EXERCISE DESCRIPTION - Please reproduce the data exactly, excluding any pictures it contains.

** Opening LISTED ENTRIES block **

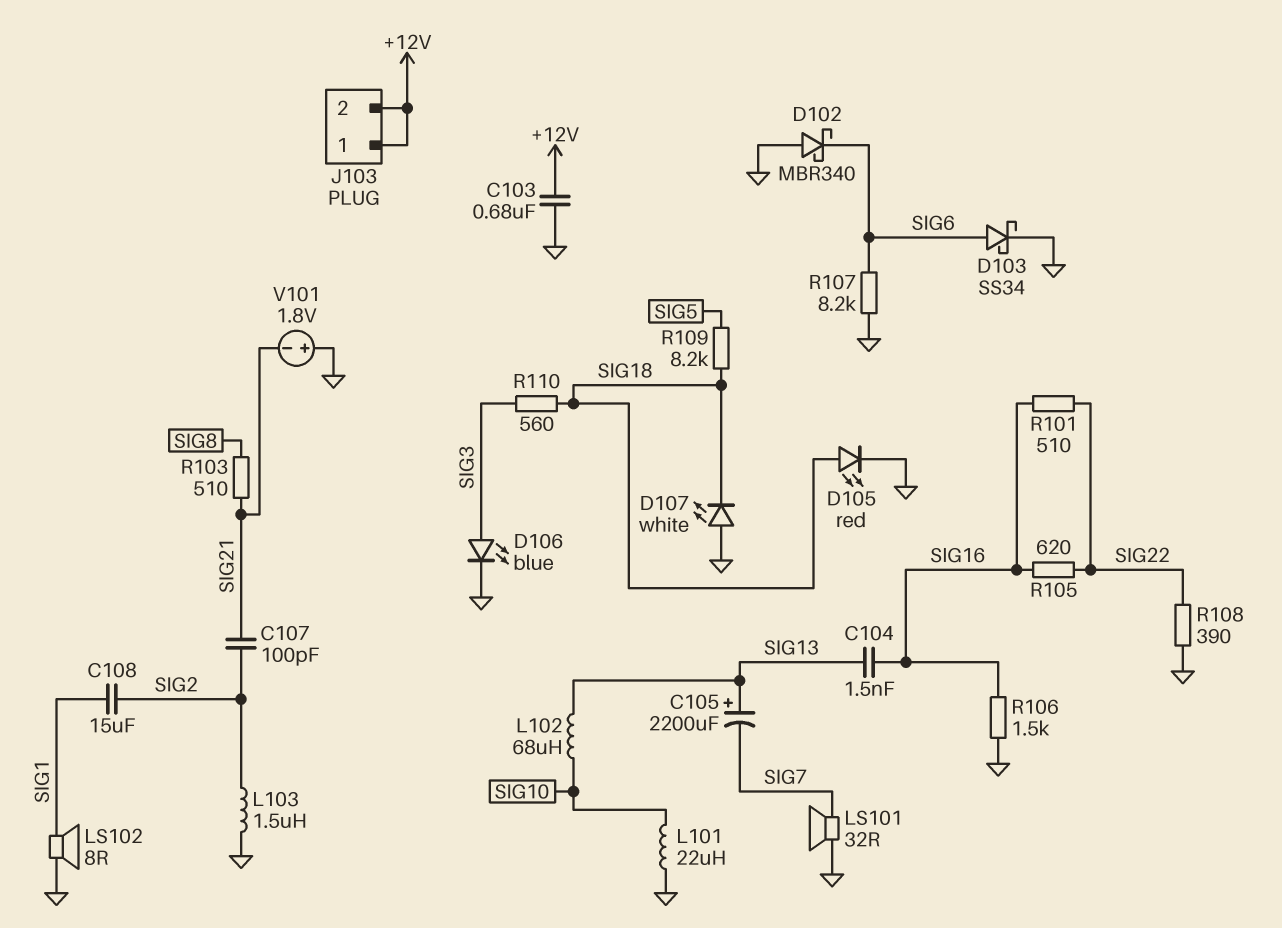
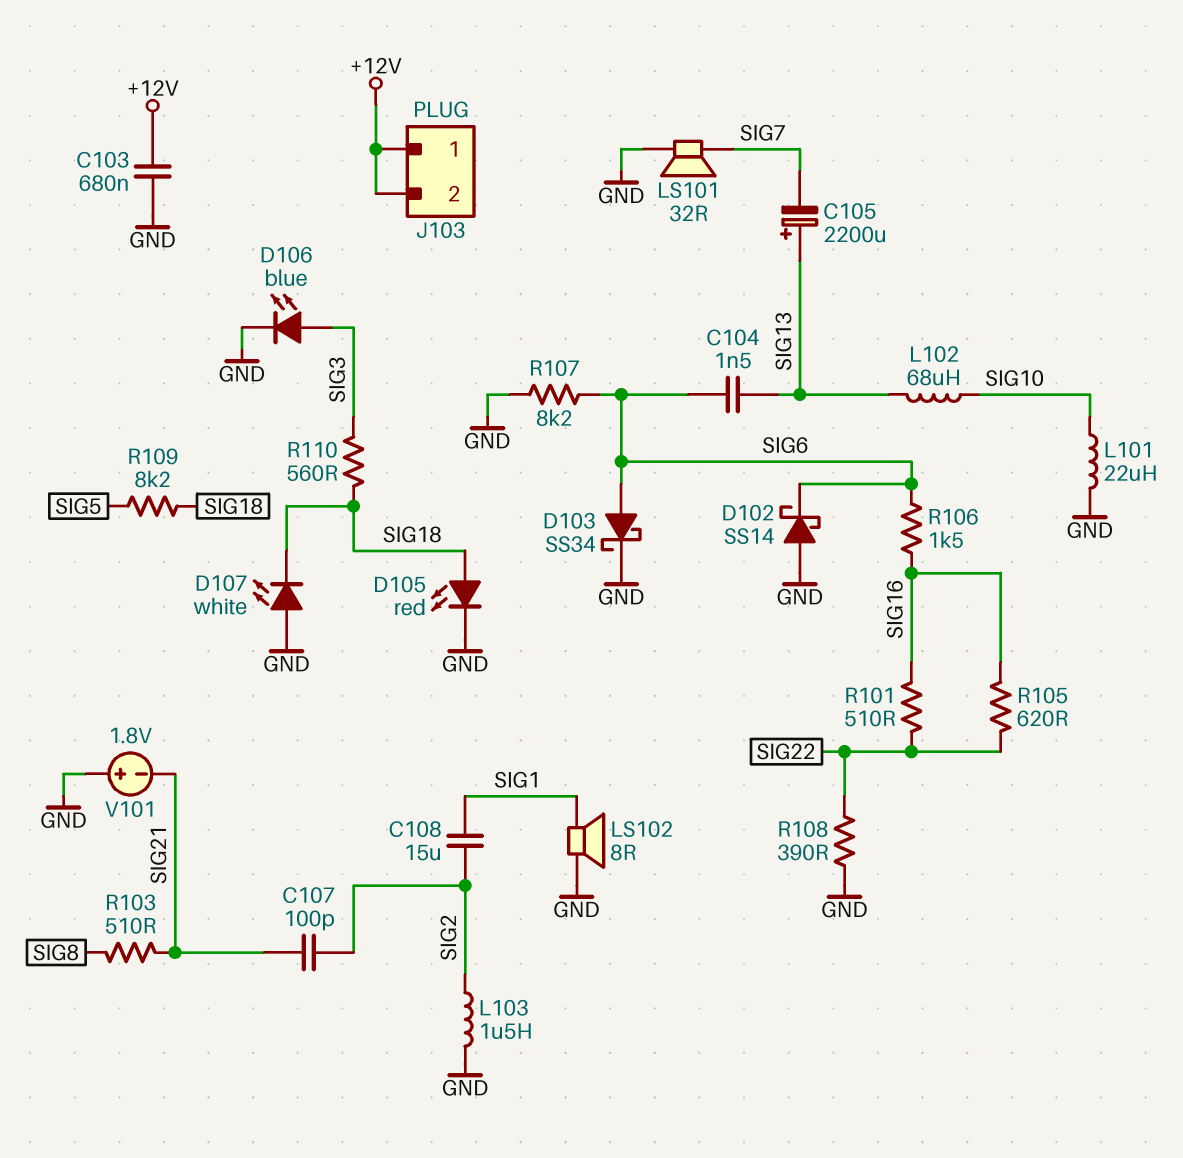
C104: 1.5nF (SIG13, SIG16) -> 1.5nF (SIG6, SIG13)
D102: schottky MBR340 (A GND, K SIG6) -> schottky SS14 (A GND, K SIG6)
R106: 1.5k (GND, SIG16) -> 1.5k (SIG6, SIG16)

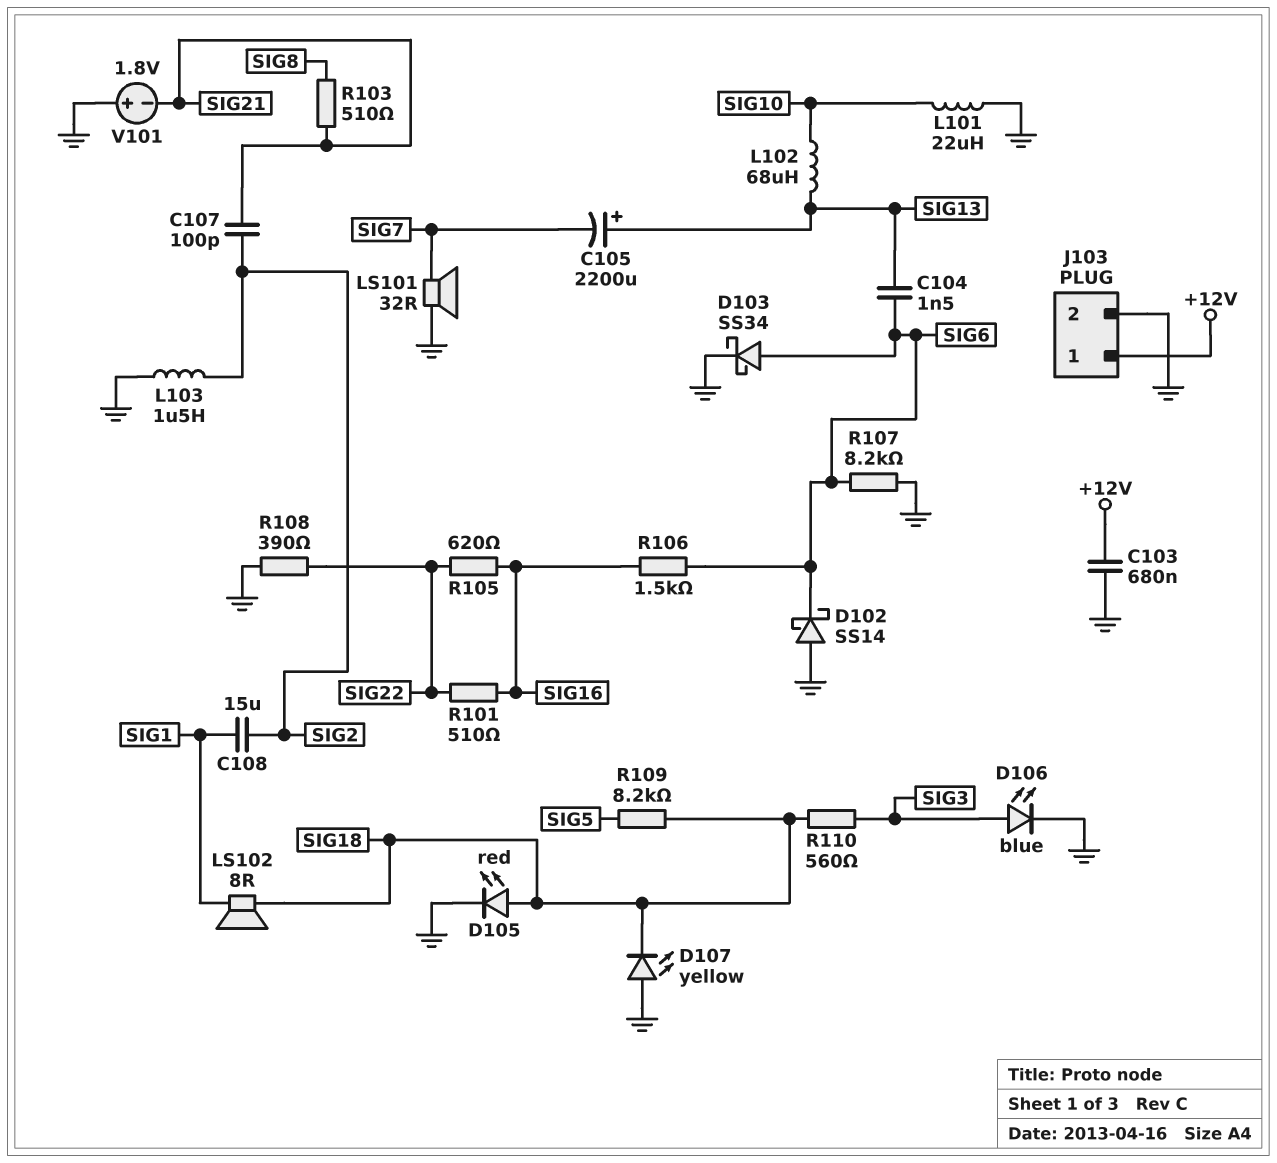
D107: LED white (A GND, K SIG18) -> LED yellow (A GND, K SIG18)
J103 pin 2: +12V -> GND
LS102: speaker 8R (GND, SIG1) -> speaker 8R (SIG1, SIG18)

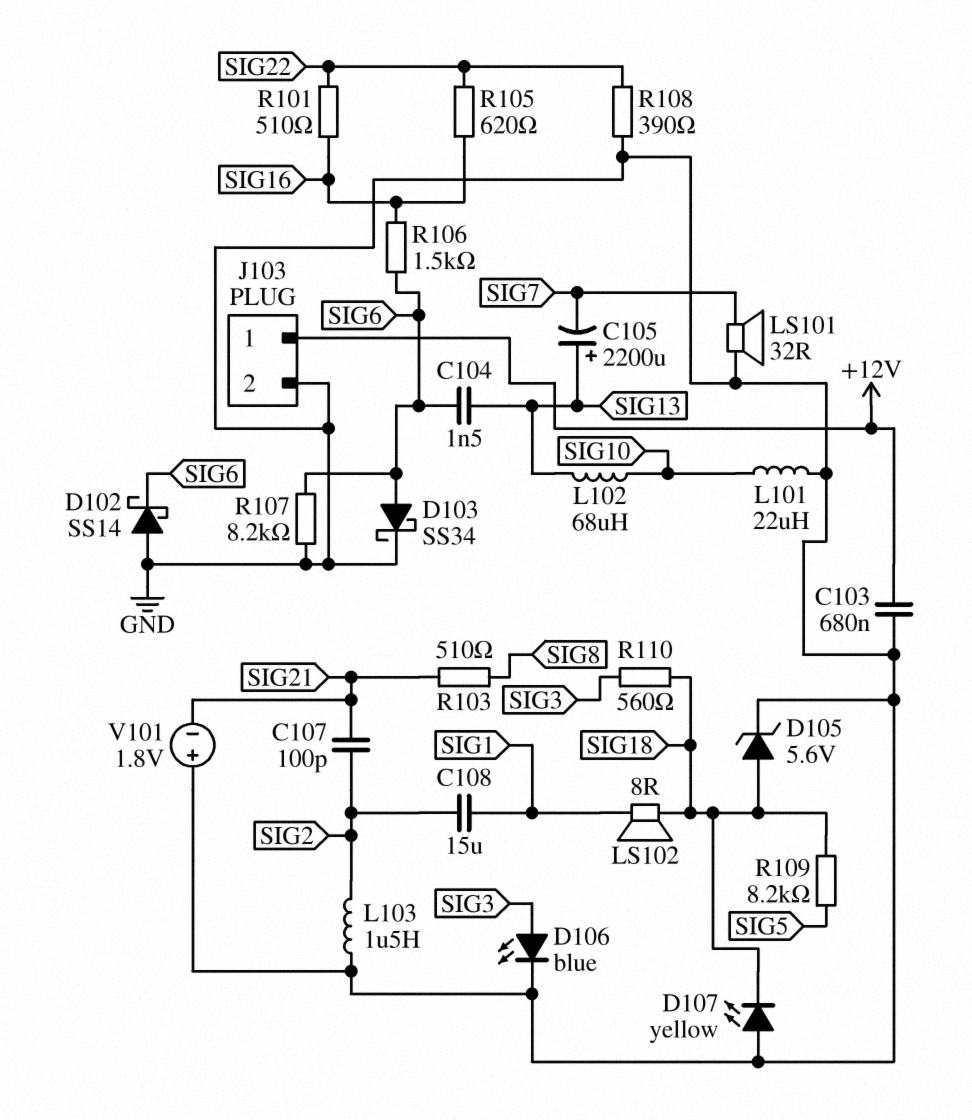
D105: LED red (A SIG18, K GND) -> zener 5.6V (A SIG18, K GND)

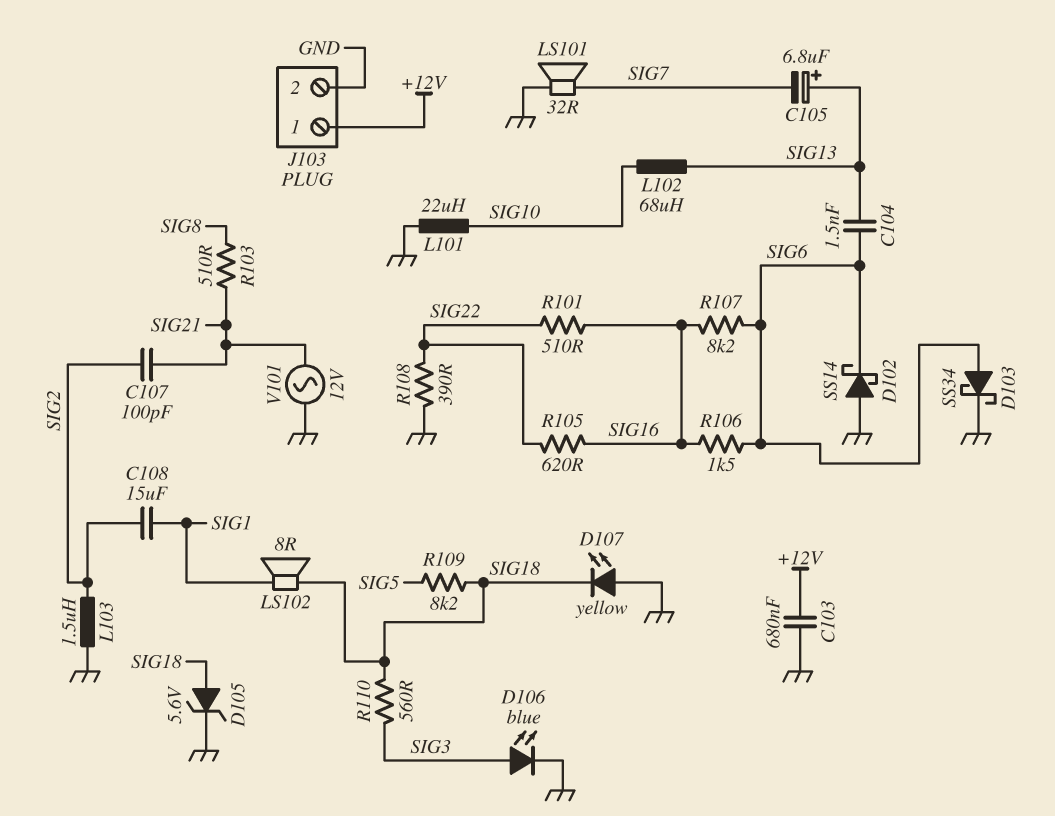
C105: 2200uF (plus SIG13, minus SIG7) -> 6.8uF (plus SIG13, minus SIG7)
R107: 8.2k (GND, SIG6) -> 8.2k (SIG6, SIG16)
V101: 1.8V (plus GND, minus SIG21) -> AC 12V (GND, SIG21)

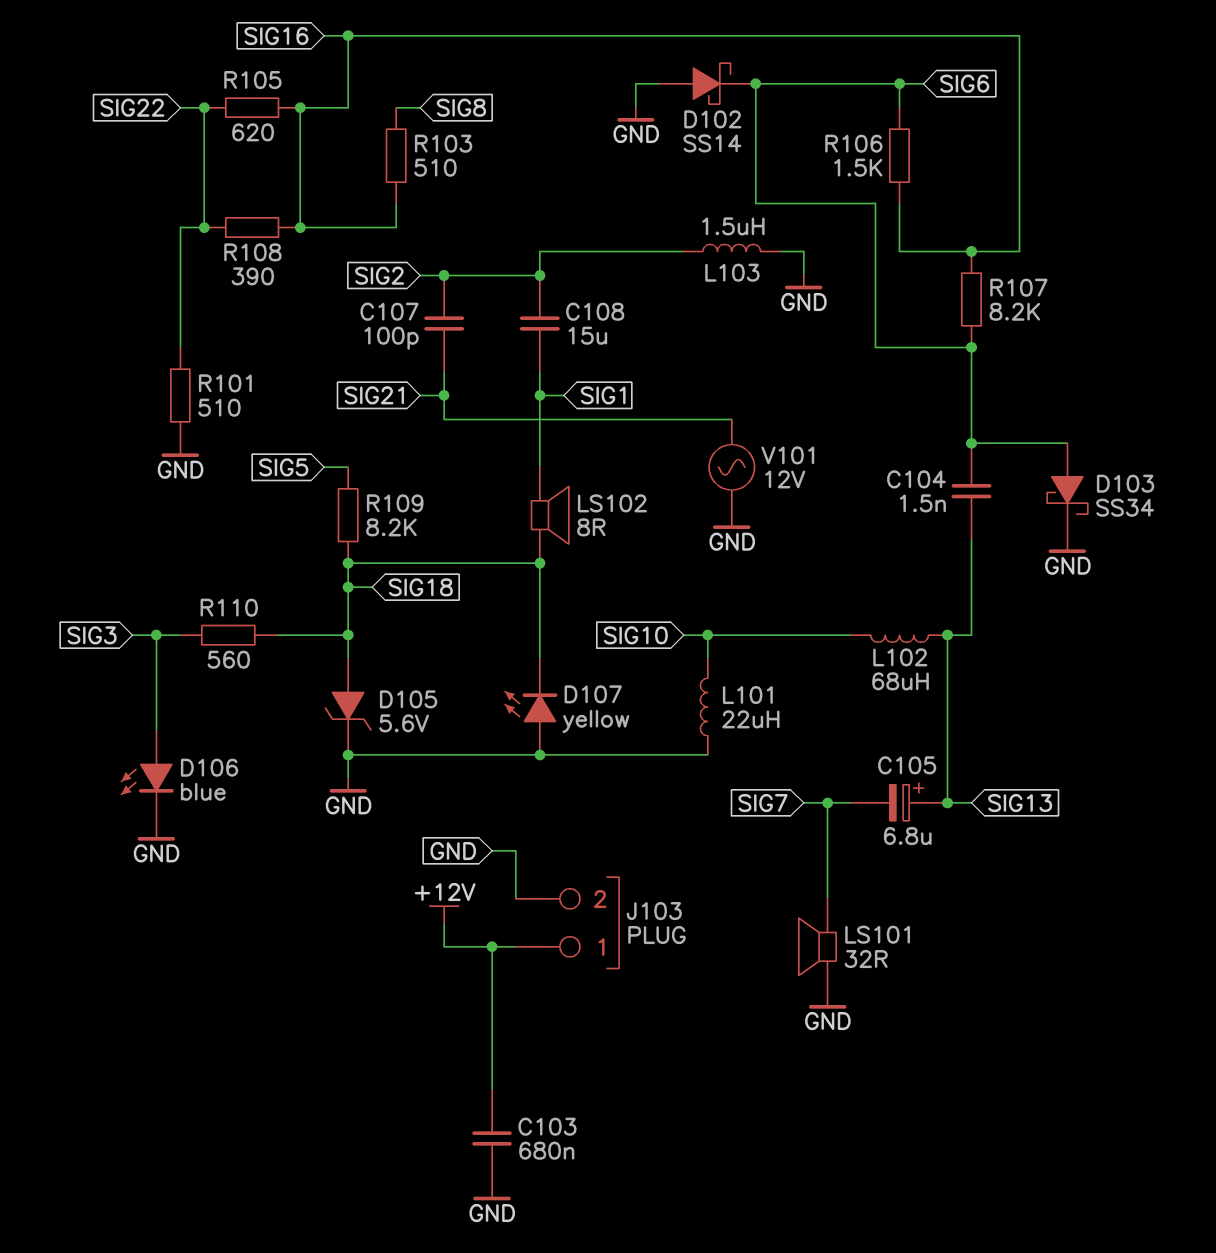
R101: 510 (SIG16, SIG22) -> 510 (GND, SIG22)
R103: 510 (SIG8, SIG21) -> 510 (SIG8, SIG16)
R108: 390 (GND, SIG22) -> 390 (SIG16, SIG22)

** Closing LISTED ENTRIES block **

ANSWER BELOW -
C104: 1.5nF (SIG13, SIG16) -> 1.5nF (SIG6, SIG13)
D102: schottky MBR340 (A GND, K SIG6) -> schottky SS14 (A GND, K SIG6)
R106: 1.5k (GND, SIG16) -> 1.5k (SIG6, SIG16)

D107: LED white (A GND, K SIG18) -> LED yellow (A GND, K SIG18)
J103 pin 2: +12V -> GND
LS102: speaker 8R (GND, SIG1) -> speaker 8R (SIG1, SIG18)

D105: LED red (A SIG18, K GND) -> zener 5.6V (A SIG18, K GND)

C105: 2200uF (plus SIG13, minus SIG7) -> 6.8uF (plus SIG13, minus SIG7)
R107: 8.2k (GND, SIG6) -> 8.2k (SIG6, SIG16)
V101: 1.8V (plus GND, minus SIG21) -> AC 12V (GND, SIG21)

R101: 510 (SIG16, SIG22) -> 510 (GND, SIG22)
R103: 510 (SIG8, SIG21) -> 510 (SIG8, SIG16)
R108: 390 (GND, SIG22) -> 390 (SIG16, SIG22)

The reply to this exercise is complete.